Images should not appear in the copy, yet every line of the listing below must be printed exactly.
(Beginning of GIVEN ENTRIES)
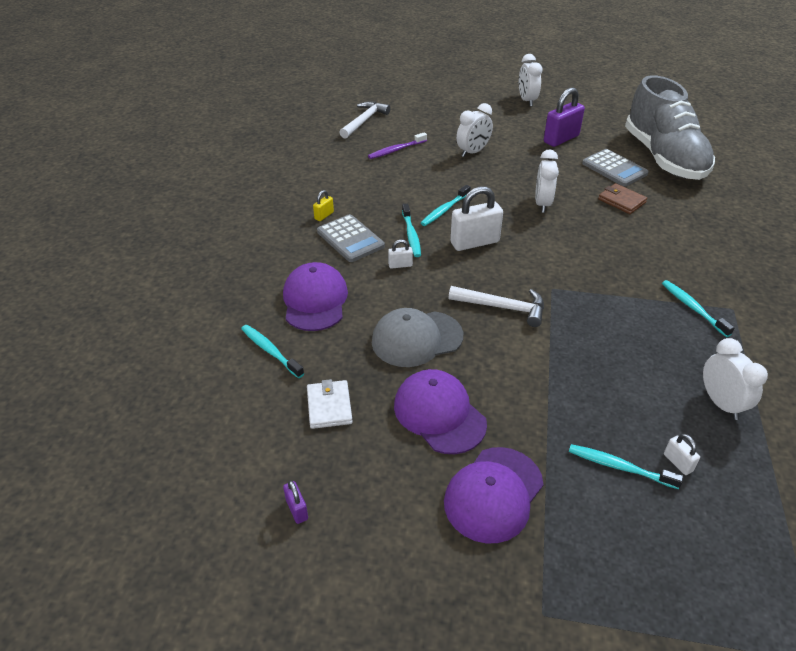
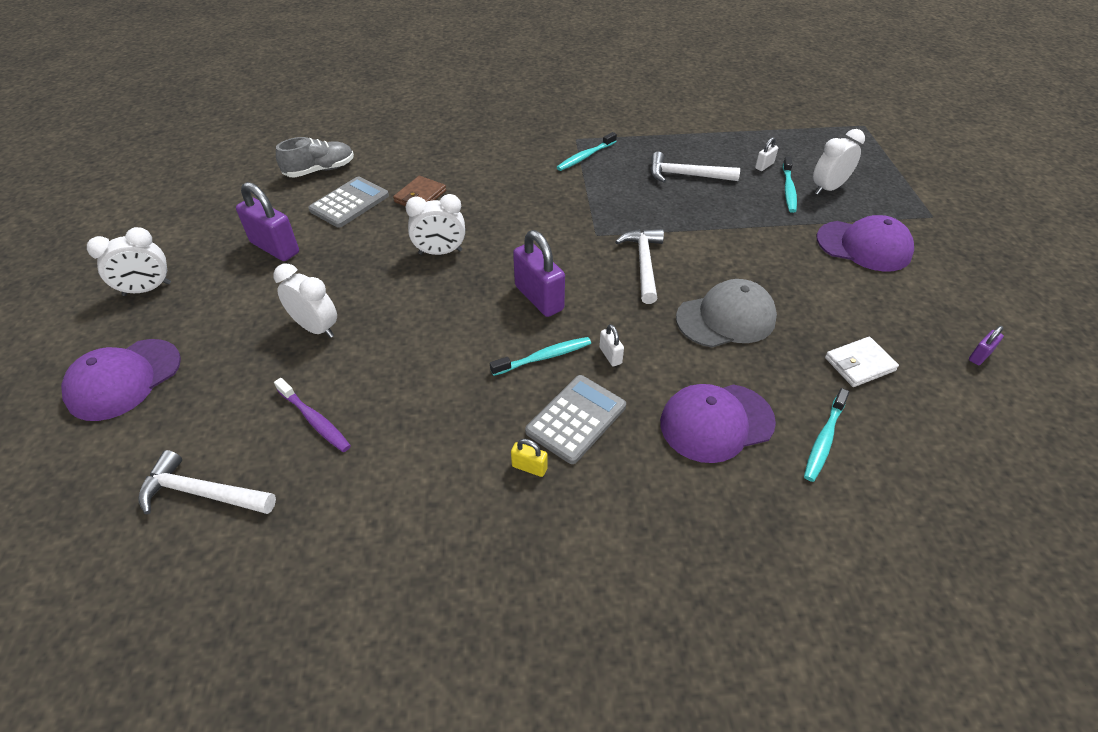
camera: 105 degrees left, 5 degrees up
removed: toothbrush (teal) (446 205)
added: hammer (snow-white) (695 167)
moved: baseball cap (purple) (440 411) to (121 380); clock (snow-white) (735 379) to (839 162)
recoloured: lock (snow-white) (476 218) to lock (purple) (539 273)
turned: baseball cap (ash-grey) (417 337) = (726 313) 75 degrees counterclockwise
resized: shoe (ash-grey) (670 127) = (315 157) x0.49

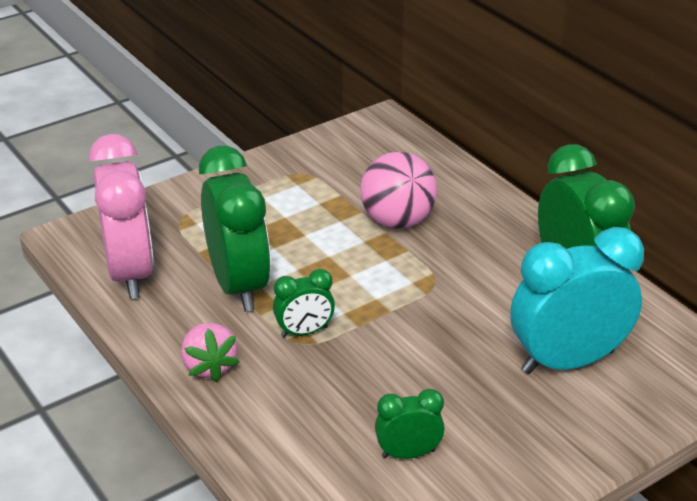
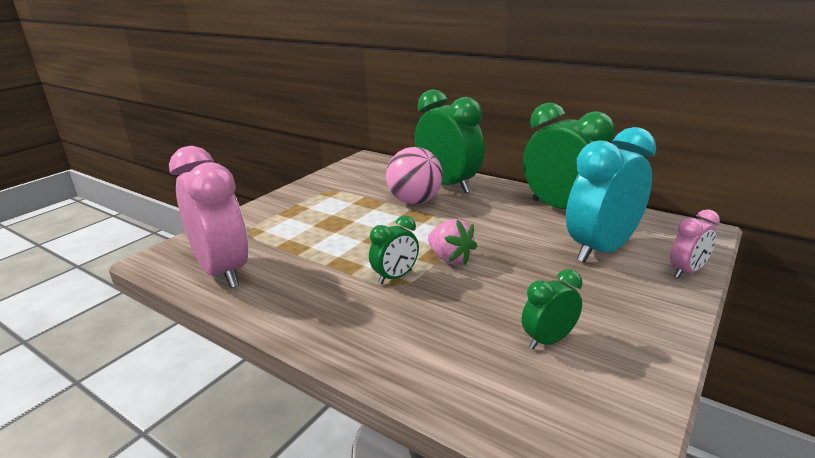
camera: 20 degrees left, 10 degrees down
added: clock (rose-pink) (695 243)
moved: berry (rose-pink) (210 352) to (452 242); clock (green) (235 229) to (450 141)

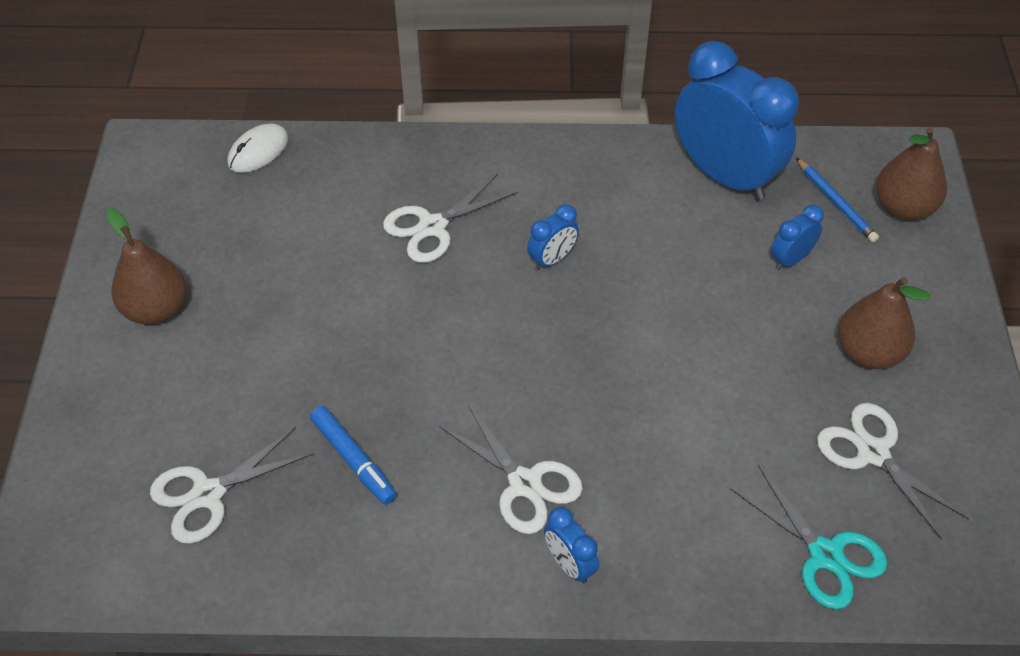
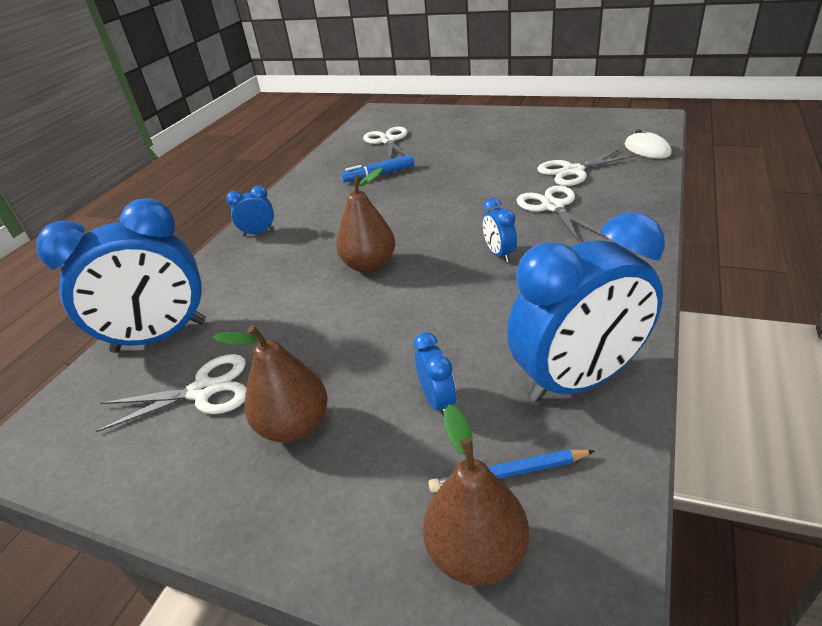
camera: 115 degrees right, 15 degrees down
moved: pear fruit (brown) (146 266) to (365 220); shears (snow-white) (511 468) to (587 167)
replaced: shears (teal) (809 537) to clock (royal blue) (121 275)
(End of GIVEN ENTRIES)
## RESPONSE TO THE EXERCISE:
camera: 105 degrees left, 5 degrees up
removed: toothbrush (teal) (446 205)
added: hammer (snow-white) (695 167)
moved: baseball cap (purple) (440 411) to (121 380); clock (snow-white) (735 379) to (839 162)
recoloured: lock (snow-white) (476 218) to lock (purple) (539 273)
turned: baseball cap (ash-grey) (417 337) = (726 313) 75 degrees counterclockwise
resized: shoe (ash-grey) (670 127) = (315 157) x0.49

camera: 20 degrees left, 10 degrees down
added: clock (rose-pink) (695 243)
moved: berry (rose-pink) (210 352) to (452 242); clock (green) (235 229) to (450 141)

camera: 115 degrees right, 15 degrees down
moved: pear fruit (brown) (146 266) to (365 220); shears (snow-white) (511 468) to (587 167)
replaced: shears (teal) (809 537) to clock (royal blue) (121 275)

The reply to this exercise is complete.